# Work task:
Reproduce the data below line by line, from its first line to the line with "DIGITS pin CLK: D27 -> D14", both included, and nothing past that point.

==========

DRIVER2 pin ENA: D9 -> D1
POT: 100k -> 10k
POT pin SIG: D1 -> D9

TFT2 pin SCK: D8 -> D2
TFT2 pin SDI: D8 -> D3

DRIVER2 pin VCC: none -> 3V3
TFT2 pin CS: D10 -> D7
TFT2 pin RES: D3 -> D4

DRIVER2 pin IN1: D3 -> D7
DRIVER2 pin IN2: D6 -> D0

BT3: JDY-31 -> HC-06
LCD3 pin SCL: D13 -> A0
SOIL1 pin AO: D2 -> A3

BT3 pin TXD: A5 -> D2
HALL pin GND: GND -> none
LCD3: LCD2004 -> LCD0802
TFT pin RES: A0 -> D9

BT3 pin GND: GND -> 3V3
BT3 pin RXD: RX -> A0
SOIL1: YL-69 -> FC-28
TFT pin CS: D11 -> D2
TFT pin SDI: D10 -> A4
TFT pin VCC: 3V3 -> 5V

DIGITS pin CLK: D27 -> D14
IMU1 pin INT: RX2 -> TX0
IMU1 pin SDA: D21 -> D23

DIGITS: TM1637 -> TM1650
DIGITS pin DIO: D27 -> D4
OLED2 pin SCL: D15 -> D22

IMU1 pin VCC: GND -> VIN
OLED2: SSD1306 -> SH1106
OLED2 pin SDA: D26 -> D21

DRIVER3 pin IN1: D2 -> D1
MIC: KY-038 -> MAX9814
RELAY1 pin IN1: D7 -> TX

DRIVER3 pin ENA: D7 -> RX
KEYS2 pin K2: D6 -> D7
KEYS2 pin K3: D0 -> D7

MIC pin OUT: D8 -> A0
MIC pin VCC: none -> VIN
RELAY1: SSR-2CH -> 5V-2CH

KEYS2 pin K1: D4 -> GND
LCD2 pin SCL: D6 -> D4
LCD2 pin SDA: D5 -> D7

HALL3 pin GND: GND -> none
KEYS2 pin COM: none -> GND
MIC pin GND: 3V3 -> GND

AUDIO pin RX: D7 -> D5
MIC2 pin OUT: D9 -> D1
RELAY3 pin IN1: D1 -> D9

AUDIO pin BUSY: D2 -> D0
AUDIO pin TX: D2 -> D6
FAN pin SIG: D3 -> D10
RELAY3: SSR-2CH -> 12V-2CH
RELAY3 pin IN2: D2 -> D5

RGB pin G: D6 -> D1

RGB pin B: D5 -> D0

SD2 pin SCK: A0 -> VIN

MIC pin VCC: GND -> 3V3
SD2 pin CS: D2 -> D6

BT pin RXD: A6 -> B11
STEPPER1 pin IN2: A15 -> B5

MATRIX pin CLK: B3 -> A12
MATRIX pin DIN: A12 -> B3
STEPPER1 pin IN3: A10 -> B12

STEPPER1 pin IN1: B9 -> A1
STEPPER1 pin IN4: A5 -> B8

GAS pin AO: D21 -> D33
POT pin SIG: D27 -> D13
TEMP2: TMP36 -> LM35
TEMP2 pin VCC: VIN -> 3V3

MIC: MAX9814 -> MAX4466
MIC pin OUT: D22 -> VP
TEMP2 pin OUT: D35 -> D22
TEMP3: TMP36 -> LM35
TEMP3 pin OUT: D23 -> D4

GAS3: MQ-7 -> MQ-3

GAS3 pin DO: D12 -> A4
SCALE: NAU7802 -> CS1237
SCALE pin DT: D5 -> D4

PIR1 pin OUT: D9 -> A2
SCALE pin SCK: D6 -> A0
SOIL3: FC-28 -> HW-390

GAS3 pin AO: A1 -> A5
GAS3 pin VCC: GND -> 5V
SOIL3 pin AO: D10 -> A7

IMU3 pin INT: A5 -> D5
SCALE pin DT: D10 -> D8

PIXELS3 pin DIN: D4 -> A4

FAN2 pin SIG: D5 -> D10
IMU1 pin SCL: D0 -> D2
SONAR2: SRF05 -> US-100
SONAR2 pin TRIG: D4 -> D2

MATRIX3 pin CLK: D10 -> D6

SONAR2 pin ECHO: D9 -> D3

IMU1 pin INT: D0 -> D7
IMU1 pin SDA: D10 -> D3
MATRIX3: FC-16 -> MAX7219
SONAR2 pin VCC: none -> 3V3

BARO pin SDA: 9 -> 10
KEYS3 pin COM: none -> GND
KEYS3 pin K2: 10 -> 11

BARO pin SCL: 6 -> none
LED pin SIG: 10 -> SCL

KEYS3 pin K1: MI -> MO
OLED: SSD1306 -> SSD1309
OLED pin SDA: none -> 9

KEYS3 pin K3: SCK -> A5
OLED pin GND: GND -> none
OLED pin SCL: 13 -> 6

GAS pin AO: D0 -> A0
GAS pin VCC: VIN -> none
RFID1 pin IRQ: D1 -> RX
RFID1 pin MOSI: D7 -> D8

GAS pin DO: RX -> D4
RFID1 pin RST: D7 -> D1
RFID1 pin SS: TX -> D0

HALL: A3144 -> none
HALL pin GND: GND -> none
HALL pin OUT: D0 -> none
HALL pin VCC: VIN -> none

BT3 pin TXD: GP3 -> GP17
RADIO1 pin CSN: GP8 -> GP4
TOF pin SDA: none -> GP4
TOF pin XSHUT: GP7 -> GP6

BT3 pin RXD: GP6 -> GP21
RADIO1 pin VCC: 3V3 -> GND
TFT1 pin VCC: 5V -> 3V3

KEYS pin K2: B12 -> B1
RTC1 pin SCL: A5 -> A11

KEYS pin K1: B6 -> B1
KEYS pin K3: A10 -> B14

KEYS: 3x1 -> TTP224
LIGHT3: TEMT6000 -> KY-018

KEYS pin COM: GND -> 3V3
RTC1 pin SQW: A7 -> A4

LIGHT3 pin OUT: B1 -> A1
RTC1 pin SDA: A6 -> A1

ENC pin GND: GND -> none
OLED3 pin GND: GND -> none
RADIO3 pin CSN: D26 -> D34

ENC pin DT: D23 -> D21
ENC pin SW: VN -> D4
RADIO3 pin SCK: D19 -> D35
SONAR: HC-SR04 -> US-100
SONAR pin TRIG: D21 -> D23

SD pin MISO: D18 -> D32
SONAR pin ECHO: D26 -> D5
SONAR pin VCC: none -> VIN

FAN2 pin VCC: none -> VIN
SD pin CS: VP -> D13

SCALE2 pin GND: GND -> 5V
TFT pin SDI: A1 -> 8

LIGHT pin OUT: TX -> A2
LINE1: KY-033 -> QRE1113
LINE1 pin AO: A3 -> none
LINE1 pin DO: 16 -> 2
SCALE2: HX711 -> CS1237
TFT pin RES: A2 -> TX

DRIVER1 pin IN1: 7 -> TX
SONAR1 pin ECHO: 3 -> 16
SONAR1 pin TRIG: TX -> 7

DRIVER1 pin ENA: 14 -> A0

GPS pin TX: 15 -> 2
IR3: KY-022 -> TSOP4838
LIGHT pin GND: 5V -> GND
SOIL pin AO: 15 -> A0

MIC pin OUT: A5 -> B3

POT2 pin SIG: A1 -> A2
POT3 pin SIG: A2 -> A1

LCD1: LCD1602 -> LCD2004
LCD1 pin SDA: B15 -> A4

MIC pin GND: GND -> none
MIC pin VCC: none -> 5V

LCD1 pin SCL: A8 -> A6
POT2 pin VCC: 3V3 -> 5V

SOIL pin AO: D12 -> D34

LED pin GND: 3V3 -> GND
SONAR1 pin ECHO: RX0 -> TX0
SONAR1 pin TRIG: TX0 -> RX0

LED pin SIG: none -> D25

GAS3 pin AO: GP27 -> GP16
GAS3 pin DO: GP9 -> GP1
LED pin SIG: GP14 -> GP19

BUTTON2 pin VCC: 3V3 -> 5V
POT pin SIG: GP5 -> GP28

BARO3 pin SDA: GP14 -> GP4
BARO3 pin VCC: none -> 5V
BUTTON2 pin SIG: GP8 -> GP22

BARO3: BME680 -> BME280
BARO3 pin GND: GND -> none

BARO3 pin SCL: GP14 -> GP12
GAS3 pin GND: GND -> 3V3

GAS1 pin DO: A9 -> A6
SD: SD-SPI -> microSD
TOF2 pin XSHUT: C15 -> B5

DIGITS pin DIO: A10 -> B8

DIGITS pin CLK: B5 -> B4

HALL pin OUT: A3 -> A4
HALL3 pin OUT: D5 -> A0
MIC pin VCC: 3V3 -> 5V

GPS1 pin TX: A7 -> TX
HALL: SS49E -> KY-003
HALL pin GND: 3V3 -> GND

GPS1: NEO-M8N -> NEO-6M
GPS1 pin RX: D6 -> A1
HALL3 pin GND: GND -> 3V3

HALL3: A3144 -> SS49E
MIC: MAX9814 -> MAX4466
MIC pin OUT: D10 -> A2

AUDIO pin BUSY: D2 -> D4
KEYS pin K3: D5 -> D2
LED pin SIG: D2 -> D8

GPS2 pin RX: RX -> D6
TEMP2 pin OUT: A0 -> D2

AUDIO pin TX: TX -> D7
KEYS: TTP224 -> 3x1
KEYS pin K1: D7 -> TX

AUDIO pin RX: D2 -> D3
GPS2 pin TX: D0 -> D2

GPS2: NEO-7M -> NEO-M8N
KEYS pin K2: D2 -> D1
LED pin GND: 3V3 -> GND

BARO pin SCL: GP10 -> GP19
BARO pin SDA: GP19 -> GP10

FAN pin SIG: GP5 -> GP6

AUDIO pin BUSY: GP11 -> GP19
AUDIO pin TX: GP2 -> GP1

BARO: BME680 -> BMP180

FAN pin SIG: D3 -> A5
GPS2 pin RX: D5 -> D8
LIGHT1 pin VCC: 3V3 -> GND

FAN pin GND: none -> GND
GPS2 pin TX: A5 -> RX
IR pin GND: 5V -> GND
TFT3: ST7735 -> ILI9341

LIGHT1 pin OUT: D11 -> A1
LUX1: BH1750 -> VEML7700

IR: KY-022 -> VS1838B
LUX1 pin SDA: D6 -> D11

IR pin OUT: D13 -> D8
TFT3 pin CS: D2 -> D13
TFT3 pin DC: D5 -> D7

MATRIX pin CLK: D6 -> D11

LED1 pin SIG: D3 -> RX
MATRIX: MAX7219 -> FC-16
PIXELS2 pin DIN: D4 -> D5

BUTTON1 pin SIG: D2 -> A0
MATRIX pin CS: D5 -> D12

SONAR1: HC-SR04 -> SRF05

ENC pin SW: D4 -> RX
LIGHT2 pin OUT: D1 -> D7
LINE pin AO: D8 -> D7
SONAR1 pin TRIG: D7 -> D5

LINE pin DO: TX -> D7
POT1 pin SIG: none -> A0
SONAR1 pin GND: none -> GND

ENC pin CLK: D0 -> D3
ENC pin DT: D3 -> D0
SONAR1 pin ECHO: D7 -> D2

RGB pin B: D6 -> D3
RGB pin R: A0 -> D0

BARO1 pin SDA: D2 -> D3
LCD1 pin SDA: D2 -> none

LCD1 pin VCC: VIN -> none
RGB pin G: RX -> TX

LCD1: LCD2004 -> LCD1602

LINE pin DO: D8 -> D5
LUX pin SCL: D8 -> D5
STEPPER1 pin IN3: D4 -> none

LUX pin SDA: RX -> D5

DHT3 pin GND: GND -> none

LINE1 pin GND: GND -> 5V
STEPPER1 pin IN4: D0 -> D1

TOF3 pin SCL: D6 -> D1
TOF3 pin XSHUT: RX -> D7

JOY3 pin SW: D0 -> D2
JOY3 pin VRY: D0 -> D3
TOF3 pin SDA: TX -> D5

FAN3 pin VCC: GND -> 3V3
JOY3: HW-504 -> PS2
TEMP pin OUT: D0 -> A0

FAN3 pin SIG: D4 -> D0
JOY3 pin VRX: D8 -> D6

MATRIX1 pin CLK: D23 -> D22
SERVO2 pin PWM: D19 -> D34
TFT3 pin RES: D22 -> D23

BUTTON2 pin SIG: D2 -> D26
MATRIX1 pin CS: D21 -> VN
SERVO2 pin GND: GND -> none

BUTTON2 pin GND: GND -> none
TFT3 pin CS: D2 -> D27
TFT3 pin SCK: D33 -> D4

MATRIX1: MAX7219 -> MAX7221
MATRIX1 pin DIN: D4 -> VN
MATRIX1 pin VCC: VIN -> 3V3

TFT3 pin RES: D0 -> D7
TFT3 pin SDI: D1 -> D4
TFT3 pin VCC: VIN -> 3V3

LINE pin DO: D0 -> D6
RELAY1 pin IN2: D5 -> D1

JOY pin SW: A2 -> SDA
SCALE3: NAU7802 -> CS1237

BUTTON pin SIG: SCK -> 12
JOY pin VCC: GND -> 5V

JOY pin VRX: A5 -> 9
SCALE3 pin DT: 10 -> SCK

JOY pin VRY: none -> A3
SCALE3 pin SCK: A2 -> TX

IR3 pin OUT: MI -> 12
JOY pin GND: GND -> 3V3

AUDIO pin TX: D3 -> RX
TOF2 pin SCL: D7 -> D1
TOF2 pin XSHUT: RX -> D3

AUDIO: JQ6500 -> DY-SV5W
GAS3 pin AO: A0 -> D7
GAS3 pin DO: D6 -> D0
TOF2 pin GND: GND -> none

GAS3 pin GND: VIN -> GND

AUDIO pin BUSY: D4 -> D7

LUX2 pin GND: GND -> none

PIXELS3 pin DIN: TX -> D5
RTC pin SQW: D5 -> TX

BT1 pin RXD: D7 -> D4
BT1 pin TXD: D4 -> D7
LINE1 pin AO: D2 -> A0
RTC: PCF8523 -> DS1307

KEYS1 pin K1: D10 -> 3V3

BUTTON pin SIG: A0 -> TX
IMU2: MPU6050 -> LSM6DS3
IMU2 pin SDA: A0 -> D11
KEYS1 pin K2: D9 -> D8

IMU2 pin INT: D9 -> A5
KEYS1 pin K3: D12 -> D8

==========

# Response:
DRIVER2 pin ENA: D9 -> D1
POT: 100k -> 10k
POT pin SIG: D1 -> D9

TFT2 pin SCK: D8 -> D2
TFT2 pin SDI: D8 -> D3

DRIVER2 pin VCC: none -> 3V3
TFT2 pin CS: D10 -> D7
TFT2 pin RES: D3 -> D4

DRIVER2 pin IN1: D3 -> D7
DRIVER2 pin IN2: D6 -> D0

BT3: JDY-31 -> HC-06
LCD3 pin SCL: D13 -> A0
SOIL1 pin AO: D2 -> A3

BT3 pin TXD: A5 -> D2
HALL pin GND: GND -> none
LCD3: LCD2004 -> LCD0802
TFT pin RES: A0 -> D9

BT3 pin GND: GND -> 3V3
BT3 pin RXD: RX -> A0
SOIL1: YL-69 -> FC-28
TFT pin CS: D11 -> D2
TFT pin SDI: D10 -> A4
TFT pin VCC: 3V3 -> 5V

DIGITS pin CLK: D27 -> D14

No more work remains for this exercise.